__How to complete this task__
Among the entries below, one stretch runs from the line that contains "CN202 pin 1: GND -> -5V" through the line that contains "U201: OP07 -> MCP6002". Repeat that stretch exactly, ends included, and only that.

__Data supplied__
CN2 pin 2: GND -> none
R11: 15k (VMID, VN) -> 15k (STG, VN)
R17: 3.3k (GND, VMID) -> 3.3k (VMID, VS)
--
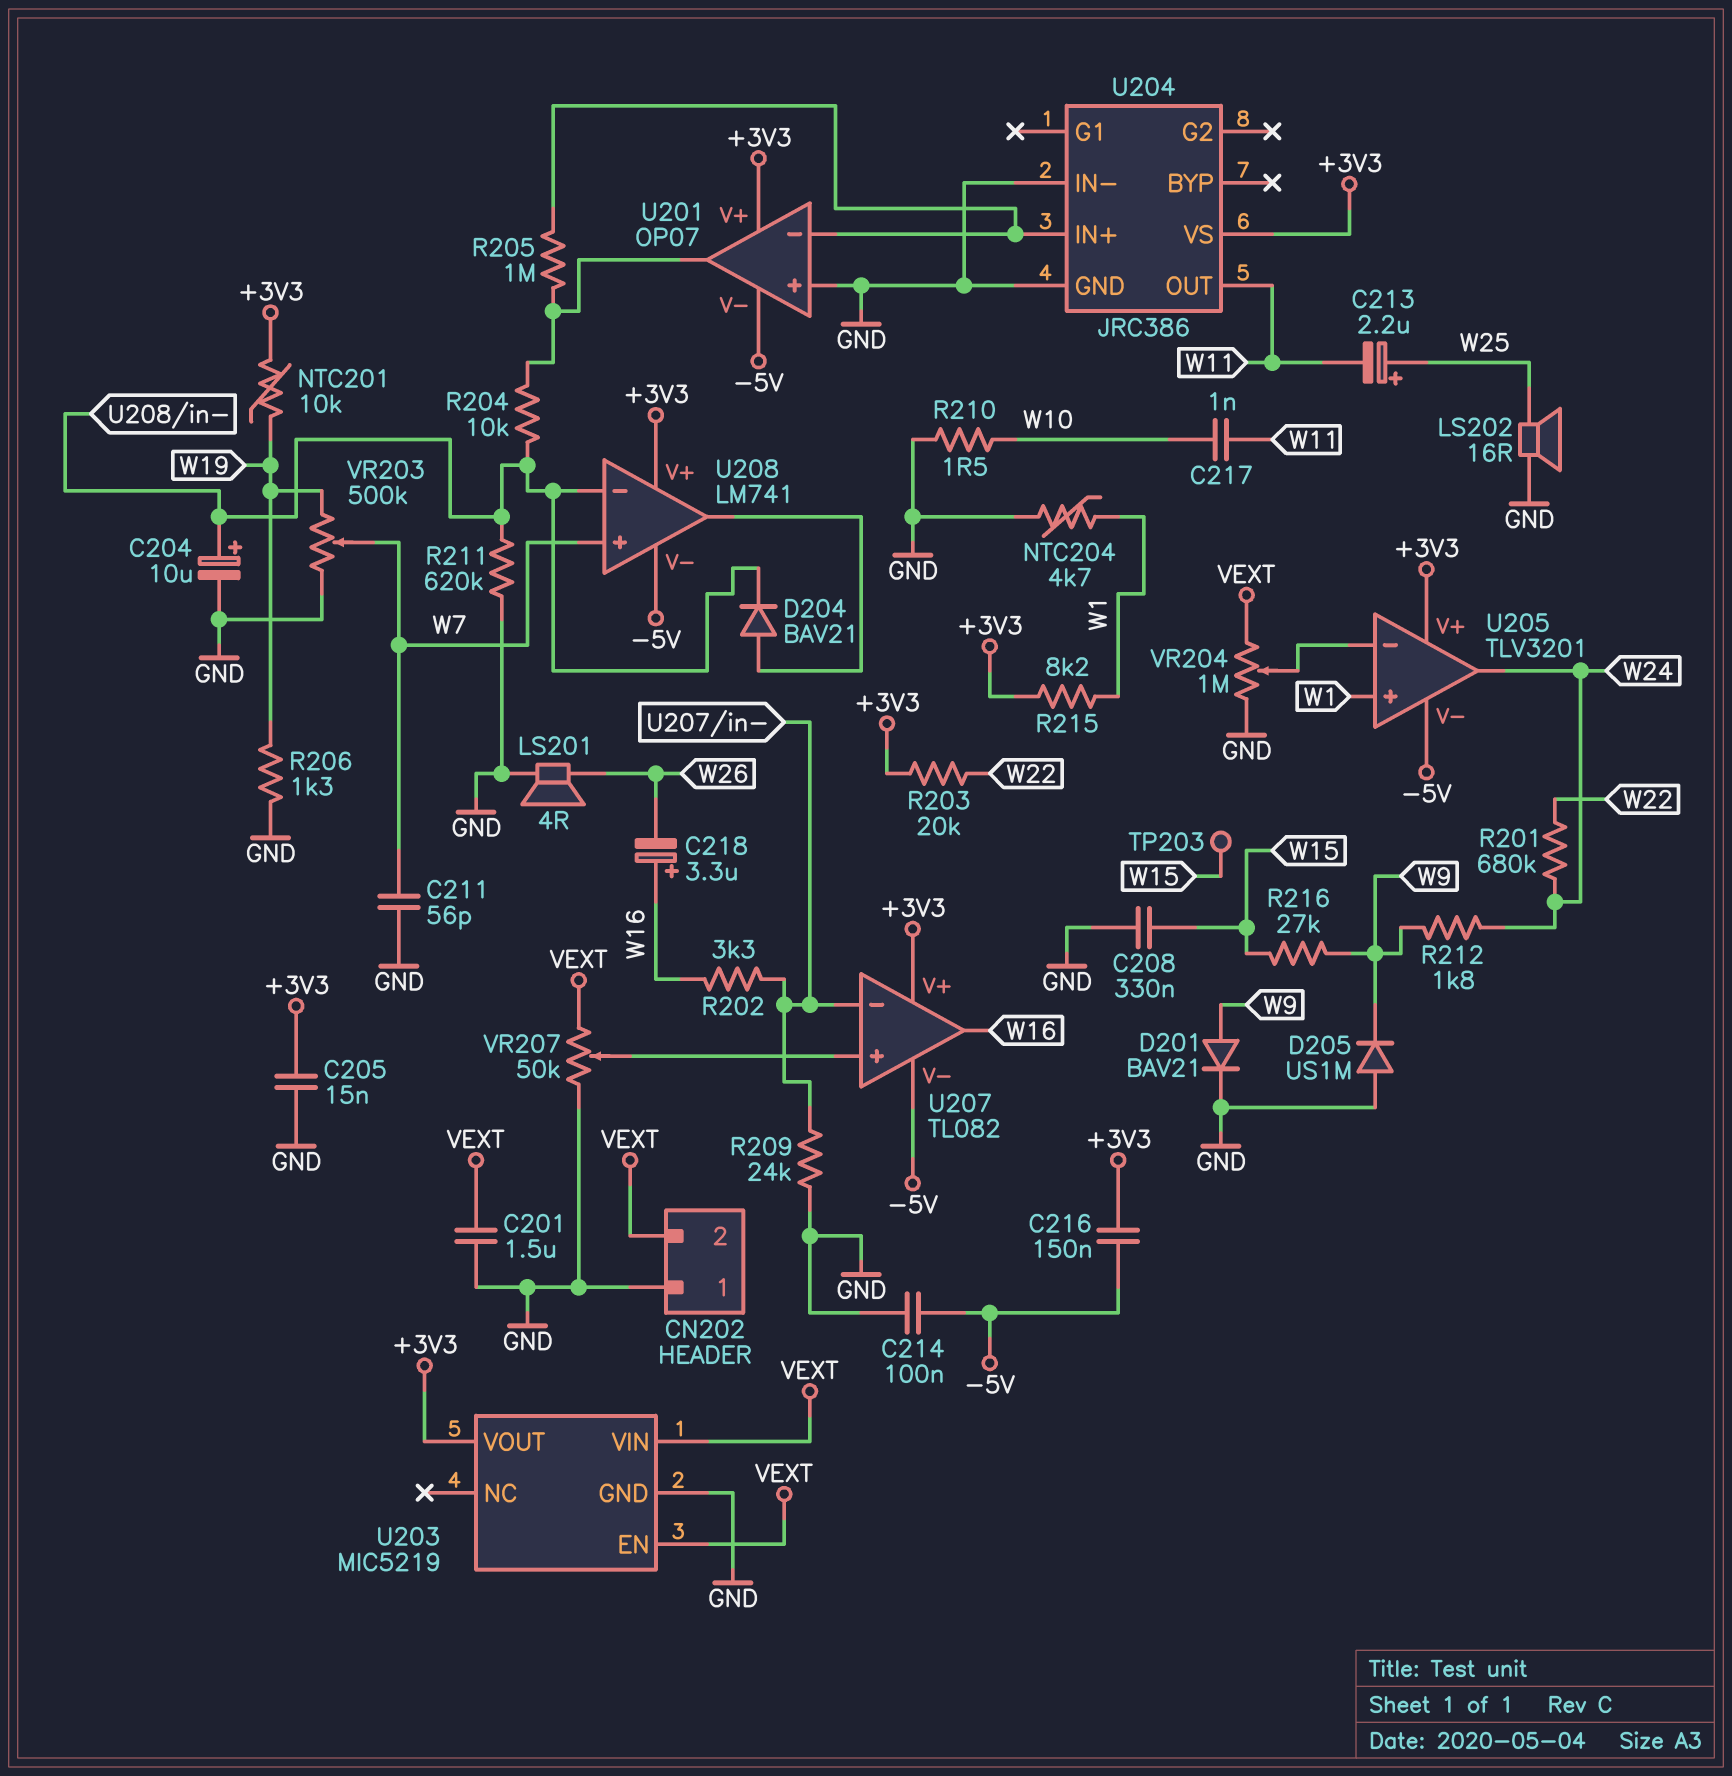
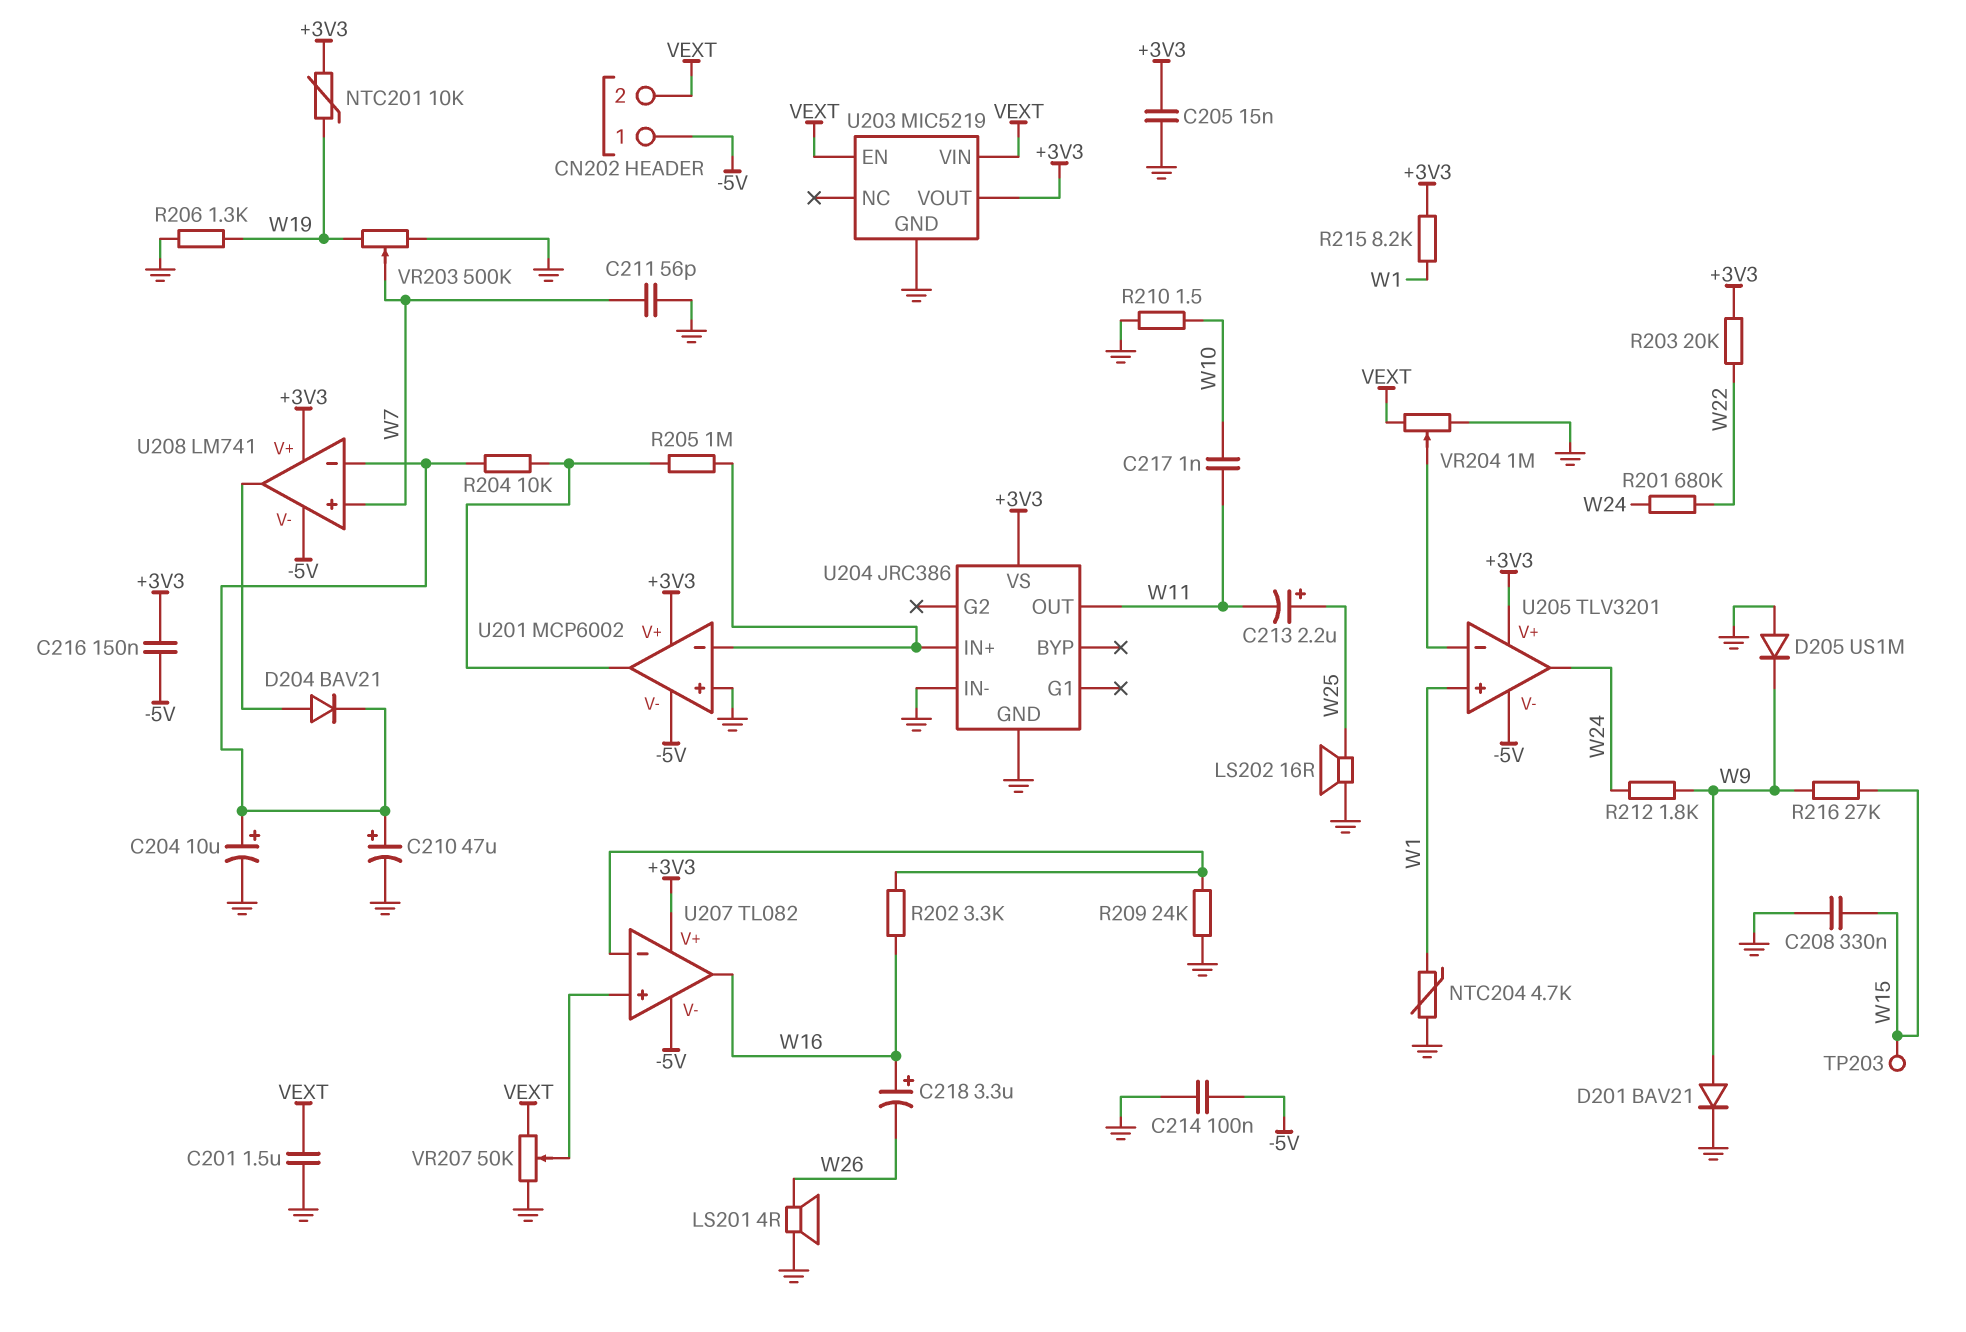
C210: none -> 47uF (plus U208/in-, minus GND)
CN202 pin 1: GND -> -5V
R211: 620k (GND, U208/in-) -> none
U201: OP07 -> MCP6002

__Task result__
CN202 pin 1: GND -> -5V
R211: 620k (GND, U208/in-) -> none
U201: OP07 -> MCP6002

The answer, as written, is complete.